In the listing below, pick out lines with "none".

··· Data for this task ···

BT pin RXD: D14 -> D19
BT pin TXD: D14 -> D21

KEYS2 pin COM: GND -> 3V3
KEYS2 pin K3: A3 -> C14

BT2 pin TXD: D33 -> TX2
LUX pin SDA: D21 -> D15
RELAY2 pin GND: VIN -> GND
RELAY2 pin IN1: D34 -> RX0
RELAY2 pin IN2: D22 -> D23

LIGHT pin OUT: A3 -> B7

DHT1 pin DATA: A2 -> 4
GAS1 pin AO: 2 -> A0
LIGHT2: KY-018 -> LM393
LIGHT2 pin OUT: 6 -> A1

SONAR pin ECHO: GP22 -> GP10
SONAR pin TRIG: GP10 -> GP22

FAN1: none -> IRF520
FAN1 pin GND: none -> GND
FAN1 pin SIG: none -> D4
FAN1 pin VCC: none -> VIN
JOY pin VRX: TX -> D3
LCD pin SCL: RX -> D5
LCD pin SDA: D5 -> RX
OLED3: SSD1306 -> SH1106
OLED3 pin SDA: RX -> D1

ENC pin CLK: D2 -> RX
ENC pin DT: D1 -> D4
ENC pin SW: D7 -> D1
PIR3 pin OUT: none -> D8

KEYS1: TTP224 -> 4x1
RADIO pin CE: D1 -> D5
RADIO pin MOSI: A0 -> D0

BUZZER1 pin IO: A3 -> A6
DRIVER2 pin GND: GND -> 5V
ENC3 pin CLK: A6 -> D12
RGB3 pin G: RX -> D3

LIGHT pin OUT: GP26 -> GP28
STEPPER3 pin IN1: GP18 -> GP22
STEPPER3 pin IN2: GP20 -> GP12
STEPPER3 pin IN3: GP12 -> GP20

···

**Solution**
FAN1: none -> IRF520
FAN1 pin GND: none -> GND
FAN1 pin SIG: none -> D4
FAN1 pin VCC: none -> VIN
PIR3 pin OUT: none -> D8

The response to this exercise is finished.